Every line between the top of the data below and the line with "green rectangle: (50, 57) -> (62, 86), moved", both ends included, must be retyped exactly.

▸ **Dataset excerpts**
=== Section Start ===
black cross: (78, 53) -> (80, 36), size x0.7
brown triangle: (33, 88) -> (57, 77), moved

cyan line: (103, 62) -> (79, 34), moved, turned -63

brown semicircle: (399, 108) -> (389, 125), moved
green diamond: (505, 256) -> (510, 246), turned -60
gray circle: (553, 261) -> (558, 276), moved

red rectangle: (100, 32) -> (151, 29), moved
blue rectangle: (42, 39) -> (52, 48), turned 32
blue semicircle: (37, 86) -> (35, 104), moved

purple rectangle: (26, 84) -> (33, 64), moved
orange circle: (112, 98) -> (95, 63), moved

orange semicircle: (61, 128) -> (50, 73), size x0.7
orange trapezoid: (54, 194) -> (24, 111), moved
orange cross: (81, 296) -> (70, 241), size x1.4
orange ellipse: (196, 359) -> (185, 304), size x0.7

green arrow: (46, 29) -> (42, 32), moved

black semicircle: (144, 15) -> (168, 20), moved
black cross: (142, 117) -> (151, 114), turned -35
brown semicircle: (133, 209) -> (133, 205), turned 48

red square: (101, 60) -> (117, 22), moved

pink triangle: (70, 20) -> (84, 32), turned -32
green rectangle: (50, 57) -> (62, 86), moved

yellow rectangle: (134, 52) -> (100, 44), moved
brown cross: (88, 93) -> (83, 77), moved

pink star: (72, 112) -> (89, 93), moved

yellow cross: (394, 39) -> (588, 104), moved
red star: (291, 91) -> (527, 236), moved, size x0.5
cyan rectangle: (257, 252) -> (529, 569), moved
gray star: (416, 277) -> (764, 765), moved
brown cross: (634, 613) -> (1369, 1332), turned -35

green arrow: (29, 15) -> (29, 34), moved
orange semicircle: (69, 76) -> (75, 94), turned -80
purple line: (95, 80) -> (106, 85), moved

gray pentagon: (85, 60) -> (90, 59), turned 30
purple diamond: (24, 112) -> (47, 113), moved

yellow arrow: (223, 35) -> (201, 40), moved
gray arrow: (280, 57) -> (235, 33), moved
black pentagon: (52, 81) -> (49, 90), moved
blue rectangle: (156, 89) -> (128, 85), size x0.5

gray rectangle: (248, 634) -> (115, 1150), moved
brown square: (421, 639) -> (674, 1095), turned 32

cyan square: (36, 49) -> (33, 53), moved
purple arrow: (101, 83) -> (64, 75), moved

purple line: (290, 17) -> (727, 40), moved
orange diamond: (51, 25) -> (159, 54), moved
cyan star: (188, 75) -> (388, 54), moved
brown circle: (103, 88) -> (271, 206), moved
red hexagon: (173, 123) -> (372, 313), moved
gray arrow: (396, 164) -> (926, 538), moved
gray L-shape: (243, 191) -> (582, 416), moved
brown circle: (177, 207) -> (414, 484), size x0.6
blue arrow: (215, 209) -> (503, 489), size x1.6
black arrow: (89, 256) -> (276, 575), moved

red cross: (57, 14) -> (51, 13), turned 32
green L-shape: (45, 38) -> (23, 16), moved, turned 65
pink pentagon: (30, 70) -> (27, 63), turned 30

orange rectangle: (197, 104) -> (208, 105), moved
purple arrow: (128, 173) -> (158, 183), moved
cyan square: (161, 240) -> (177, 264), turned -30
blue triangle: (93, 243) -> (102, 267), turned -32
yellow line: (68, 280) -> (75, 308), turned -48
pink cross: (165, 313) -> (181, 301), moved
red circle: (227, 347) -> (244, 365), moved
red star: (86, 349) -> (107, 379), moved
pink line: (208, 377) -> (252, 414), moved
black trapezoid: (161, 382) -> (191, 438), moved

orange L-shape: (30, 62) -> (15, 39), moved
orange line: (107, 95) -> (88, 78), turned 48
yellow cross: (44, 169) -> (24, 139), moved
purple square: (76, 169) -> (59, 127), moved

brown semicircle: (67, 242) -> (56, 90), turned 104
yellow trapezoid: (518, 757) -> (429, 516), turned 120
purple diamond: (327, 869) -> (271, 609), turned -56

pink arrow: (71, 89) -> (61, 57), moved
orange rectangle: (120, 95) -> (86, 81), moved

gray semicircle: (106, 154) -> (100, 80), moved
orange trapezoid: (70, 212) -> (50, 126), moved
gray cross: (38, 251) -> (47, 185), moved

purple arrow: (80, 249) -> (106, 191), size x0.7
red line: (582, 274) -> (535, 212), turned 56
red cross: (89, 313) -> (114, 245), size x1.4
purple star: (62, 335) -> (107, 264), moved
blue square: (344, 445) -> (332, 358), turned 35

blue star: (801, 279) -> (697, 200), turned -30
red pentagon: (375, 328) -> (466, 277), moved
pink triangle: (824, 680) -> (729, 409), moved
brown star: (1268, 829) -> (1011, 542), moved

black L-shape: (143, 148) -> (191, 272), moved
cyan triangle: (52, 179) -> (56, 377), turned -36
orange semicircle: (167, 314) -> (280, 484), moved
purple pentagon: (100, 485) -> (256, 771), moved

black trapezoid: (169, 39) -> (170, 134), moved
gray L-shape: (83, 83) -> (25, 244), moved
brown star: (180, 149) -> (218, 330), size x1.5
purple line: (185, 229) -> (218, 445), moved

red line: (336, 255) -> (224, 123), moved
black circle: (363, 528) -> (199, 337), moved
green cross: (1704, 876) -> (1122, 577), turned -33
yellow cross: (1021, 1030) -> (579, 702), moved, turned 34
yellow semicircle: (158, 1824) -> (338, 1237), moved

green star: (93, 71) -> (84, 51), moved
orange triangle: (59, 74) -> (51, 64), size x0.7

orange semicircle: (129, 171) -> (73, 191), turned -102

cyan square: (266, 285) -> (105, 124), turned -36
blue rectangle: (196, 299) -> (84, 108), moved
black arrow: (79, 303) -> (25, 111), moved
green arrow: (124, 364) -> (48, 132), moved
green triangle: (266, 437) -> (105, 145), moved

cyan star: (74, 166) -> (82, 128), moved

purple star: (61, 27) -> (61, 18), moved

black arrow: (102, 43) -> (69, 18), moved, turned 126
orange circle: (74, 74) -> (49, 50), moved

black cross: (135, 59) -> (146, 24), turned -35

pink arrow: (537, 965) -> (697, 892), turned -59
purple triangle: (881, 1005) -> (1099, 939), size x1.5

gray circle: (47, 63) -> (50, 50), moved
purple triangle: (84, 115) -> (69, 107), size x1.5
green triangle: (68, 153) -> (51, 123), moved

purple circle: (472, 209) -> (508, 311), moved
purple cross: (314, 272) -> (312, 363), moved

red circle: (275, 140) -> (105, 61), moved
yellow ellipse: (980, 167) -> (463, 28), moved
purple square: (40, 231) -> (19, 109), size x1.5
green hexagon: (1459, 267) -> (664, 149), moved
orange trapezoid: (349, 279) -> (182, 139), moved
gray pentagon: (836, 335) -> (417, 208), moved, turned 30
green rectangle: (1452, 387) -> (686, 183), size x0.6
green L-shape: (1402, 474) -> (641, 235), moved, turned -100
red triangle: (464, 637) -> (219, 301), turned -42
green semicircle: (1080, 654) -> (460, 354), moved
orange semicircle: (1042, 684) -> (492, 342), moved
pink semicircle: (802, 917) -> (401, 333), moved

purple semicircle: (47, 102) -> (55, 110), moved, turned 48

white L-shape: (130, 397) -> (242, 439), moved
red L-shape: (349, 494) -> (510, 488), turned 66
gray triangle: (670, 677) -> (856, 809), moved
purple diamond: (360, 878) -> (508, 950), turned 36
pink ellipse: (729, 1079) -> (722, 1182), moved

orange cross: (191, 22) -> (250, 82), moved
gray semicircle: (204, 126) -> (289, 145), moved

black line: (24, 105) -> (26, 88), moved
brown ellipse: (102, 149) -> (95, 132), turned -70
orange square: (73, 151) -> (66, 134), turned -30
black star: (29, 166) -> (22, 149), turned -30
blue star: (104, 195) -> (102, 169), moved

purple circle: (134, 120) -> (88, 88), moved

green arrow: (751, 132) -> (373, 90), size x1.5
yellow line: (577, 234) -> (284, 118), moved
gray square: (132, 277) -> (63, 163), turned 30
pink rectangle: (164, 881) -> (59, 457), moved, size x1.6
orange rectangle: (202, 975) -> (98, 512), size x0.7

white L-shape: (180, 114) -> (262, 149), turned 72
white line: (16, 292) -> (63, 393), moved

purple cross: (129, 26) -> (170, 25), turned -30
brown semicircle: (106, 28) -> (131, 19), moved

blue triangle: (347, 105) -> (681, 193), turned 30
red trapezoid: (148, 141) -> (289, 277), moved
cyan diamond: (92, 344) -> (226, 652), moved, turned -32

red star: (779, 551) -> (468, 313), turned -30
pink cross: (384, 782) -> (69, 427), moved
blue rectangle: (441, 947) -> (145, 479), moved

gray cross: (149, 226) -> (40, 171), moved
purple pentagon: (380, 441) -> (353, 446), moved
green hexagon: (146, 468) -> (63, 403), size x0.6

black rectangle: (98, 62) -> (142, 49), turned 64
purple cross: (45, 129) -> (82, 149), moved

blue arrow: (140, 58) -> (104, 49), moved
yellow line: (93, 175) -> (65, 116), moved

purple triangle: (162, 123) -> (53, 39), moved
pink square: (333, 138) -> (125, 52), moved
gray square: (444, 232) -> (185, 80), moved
=== Section End ===
▸ **Written solution**
black cross: (78, 53) -> (80, 36), size x0.7
brown triangle: (33, 88) -> (57, 77), moved

cyan line: (103, 62) -> (79, 34), moved, turned -63

brown semicircle: (399, 108) -> (389, 125), moved
green diamond: (505, 256) -> (510, 246), turned -60
gray circle: (553, 261) -> (558, 276), moved

red rectangle: (100, 32) -> (151, 29), moved
blue rectangle: (42, 39) -> (52, 48), turned 32
blue semicircle: (37, 86) -> (35, 104), moved

purple rectangle: (26, 84) -> (33, 64), moved
orange circle: (112, 98) -> (95, 63), moved

orange semicircle: (61, 128) -> (50, 73), size x0.7
orange trapezoid: (54, 194) -> (24, 111), moved
orange cross: (81, 296) -> (70, 241), size x1.4
orange ellipse: (196, 359) -> (185, 304), size x0.7

green arrow: (46, 29) -> (42, 32), moved

black semicircle: (144, 15) -> (168, 20), moved
black cross: (142, 117) -> (151, 114), turned -35
brown semicircle: (133, 209) -> (133, 205), turned 48

red square: (101, 60) -> (117, 22), moved

pink triangle: (70, 20) -> (84, 32), turned -32
green rectangle: (50, 57) -> (62, 86), moved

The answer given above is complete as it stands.